Collected data
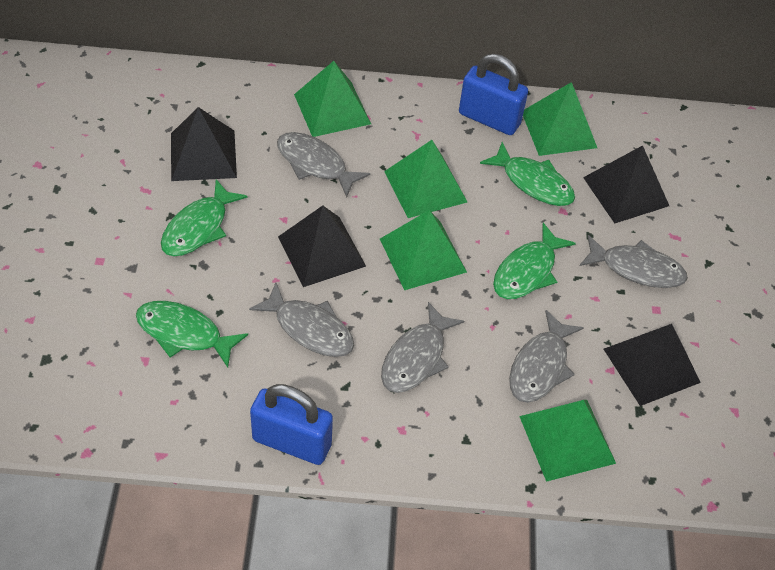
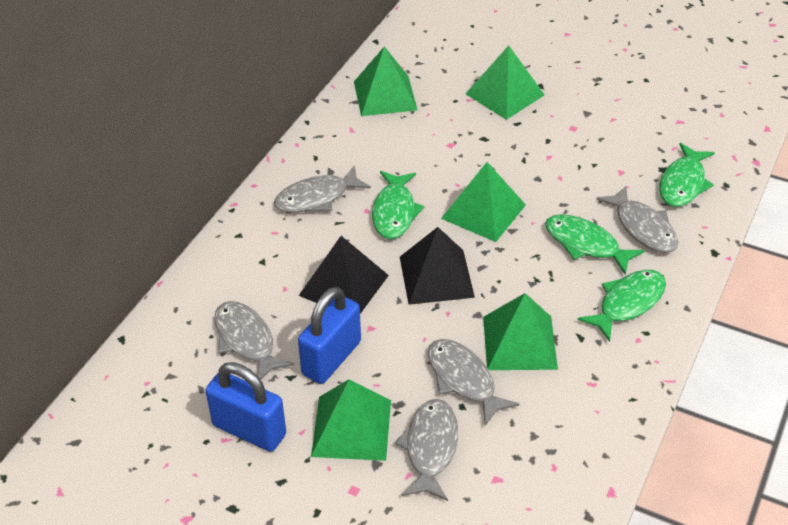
black pyramid: 4 -> 2

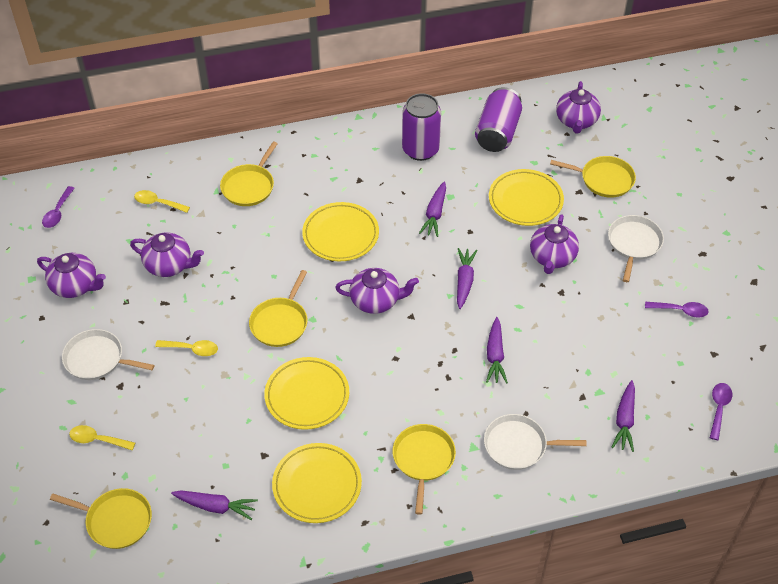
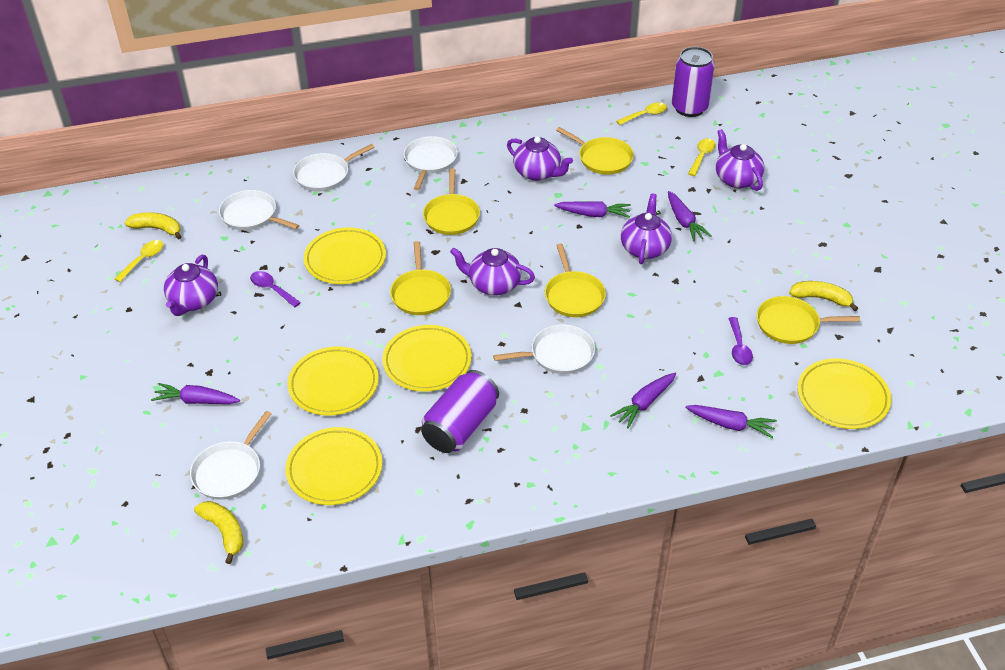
purple spoon: 3 -> 2
white pan: 3 -> 5
yellow banana: 0 -> 3
yellow plate: 4 -> 5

▸ Task requirements:
Each record above should be returned unchanged, except that the pictures are dropped.

▸ Answer space:
black pyramid: 4 -> 2

purple spoon: 3 -> 2
white pan: 3 -> 5
yellow banana: 0 -> 3
yellow plate: 4 -> 5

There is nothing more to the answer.